**Directive:**
Locate every line in the material containing the string "clef" and copy each one out. Matching is case-sensitive.

***

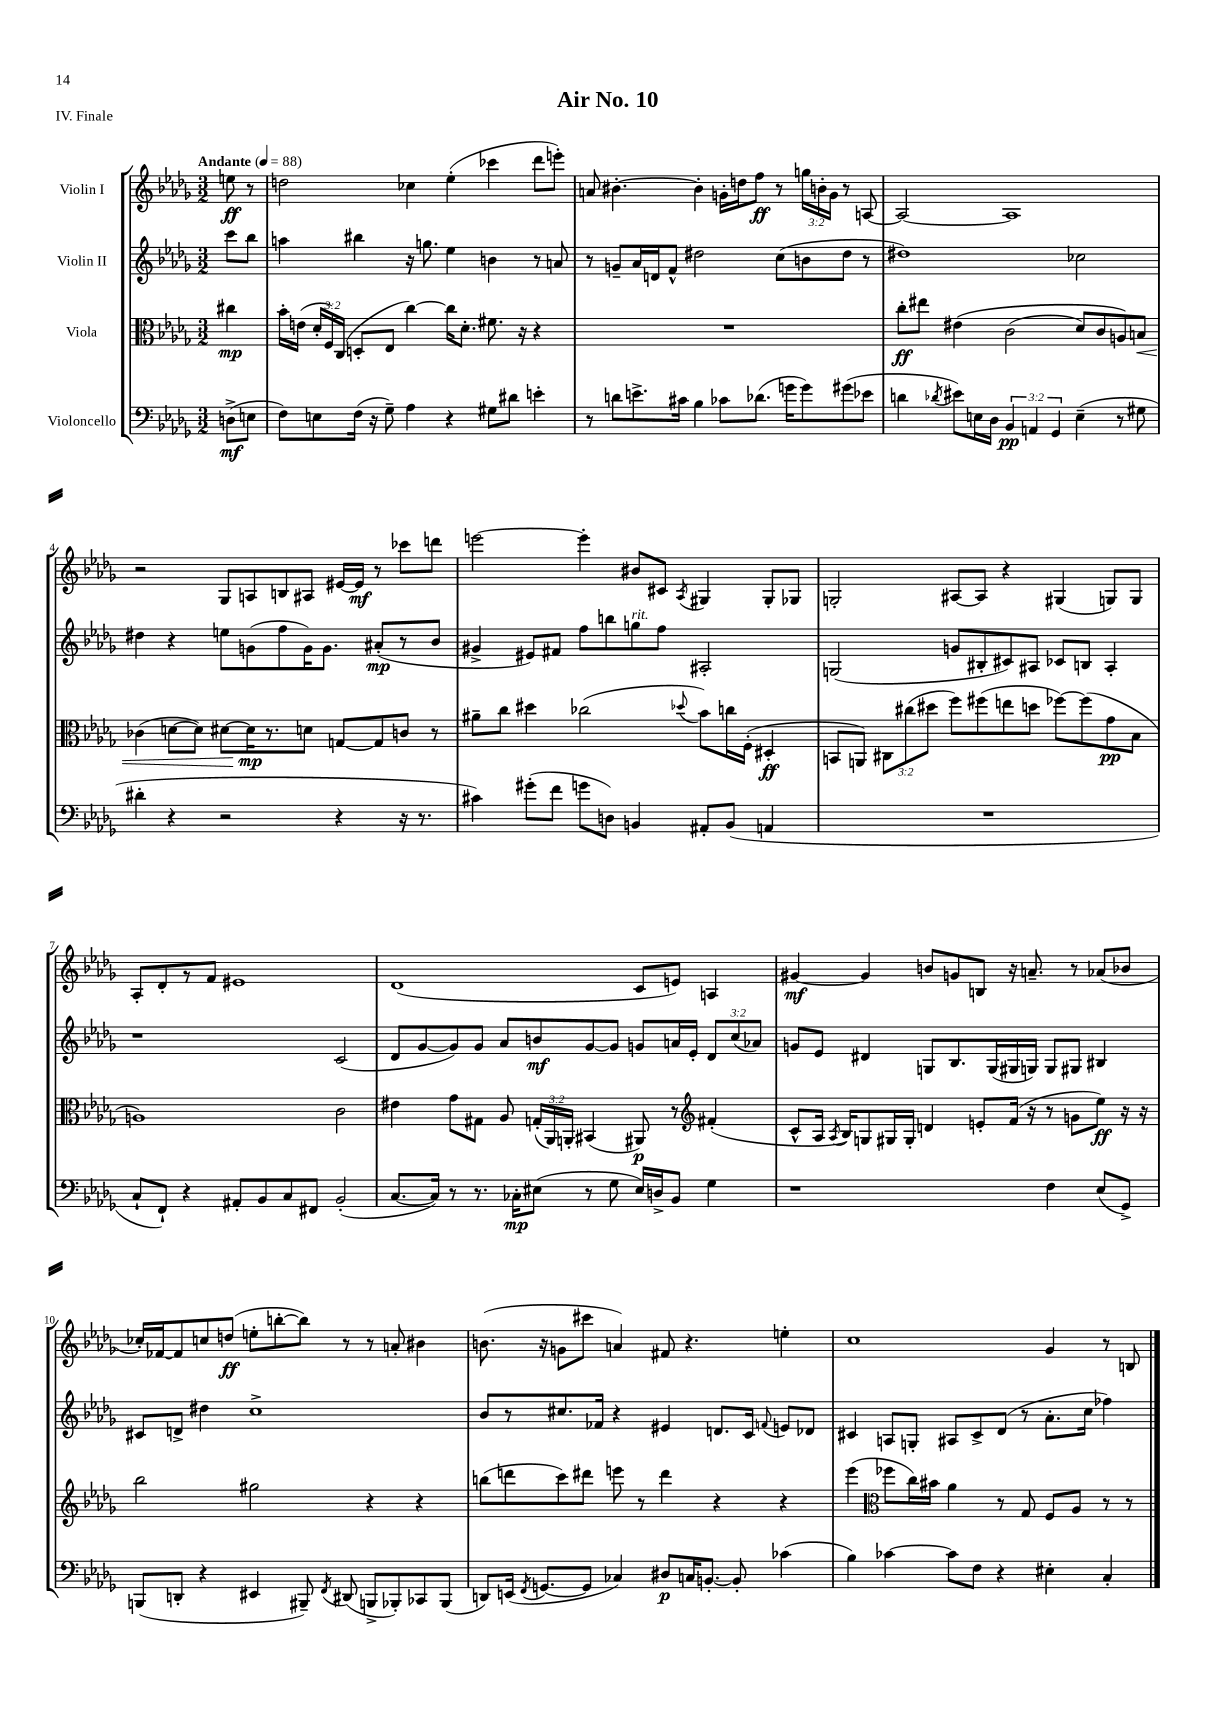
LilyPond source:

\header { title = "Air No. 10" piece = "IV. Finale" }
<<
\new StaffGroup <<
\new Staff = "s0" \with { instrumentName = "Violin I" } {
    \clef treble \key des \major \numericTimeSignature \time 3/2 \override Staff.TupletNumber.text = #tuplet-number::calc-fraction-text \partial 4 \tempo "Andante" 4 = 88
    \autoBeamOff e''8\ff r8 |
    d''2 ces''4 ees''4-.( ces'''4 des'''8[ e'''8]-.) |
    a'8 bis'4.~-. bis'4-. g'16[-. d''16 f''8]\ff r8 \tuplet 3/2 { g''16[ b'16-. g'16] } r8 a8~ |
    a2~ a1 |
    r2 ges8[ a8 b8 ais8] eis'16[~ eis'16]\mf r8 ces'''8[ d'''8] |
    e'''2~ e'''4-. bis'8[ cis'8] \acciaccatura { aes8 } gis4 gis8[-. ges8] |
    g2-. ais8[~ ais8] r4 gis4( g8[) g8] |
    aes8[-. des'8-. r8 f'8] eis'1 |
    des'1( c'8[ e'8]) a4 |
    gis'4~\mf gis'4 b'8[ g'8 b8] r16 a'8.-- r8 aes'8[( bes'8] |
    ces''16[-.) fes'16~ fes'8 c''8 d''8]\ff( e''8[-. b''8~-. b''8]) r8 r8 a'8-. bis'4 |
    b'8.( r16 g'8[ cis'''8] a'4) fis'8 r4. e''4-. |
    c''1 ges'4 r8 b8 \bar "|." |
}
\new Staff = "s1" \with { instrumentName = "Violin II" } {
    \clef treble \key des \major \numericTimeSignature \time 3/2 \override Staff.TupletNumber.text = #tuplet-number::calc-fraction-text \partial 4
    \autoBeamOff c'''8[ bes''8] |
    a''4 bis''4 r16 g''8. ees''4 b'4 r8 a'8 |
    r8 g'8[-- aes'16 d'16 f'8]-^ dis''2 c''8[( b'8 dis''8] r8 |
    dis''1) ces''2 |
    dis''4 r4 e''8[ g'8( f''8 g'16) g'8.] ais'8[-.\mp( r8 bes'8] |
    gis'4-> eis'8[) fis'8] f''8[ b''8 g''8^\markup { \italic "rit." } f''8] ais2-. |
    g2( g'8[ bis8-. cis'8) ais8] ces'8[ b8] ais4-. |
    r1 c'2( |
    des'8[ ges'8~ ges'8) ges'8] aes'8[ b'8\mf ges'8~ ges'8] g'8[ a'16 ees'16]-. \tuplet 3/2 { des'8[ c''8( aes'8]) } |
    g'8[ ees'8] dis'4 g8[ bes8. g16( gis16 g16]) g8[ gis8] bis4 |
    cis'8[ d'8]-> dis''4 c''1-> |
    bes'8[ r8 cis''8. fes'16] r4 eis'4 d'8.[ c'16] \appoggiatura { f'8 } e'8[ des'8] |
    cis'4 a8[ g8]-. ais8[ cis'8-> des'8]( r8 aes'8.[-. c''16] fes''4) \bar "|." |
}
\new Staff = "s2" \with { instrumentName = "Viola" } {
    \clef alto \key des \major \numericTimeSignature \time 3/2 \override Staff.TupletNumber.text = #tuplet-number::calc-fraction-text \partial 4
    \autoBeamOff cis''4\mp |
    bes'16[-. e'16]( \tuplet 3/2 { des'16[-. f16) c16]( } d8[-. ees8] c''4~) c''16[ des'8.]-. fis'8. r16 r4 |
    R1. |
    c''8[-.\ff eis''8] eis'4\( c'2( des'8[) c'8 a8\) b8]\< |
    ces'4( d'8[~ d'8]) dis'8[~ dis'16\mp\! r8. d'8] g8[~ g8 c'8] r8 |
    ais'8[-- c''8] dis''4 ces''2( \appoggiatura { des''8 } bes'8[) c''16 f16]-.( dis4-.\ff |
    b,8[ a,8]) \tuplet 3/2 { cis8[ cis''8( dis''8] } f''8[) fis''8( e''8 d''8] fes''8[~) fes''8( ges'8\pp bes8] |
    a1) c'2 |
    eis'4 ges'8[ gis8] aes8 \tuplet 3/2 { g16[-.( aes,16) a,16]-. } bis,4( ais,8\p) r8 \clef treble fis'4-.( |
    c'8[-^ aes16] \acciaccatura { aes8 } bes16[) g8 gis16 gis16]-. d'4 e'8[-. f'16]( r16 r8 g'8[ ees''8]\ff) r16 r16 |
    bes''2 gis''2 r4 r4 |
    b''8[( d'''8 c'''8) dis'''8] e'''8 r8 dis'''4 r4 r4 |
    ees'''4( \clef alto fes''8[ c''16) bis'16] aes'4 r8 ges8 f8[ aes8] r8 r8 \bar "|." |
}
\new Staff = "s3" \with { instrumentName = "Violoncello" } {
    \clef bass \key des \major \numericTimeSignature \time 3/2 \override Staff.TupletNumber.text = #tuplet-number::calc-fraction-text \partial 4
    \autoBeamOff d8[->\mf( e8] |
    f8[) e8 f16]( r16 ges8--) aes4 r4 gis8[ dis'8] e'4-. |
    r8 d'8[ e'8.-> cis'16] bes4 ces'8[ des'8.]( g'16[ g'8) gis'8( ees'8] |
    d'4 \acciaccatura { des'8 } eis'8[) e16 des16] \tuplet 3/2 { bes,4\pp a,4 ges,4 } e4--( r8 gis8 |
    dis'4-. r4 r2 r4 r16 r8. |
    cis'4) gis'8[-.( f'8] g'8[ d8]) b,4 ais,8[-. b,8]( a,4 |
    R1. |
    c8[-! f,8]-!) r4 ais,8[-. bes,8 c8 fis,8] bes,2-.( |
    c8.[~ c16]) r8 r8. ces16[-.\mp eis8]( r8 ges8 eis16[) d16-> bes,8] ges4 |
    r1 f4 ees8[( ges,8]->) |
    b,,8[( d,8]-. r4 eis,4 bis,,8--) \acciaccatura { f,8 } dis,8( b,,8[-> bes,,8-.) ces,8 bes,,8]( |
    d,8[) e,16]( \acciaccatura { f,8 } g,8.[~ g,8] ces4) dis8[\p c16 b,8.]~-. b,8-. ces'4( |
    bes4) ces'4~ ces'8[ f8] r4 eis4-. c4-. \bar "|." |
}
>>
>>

***

**Full output:**
    \clef treble \key des \major \numericTimeSignature \time 3/2 \override Staff.TupletNumber.text = #tuplet-number::calc-fraction-text \partial 4 \tempo "Andante" 4 = 88
    \clef treble \key des \major \numericTimeSignature \time 3/2 \override Staff.TupletNumber.text = #tuplet-number::calc-fraction-text \partial 4
    \clef alto \key des \major \numericTimeSignature \time 3/2 \override Staff.TupletNumber.text = #tuplet-number::calc-fraction-text \partial 4
    eis'4 ges'8[ gis8] aes8 \tuplet 3/2 { g16[-.( aes,16) a,16]-. } bis,4( ais,8\p) r8 \clef treble fis'4-.( |
    ees'''4( \clef alto fes''8[ c''16) bis'16] aes'4 r8 ges8 f8[ aes8] r8 r8 \bar "|." |
    \clef bass \key des \major \numericTimeSignature \time 3/2 \override Staff.TupletNumber.text = #tuplet-number::calc-fraction-text \partial 4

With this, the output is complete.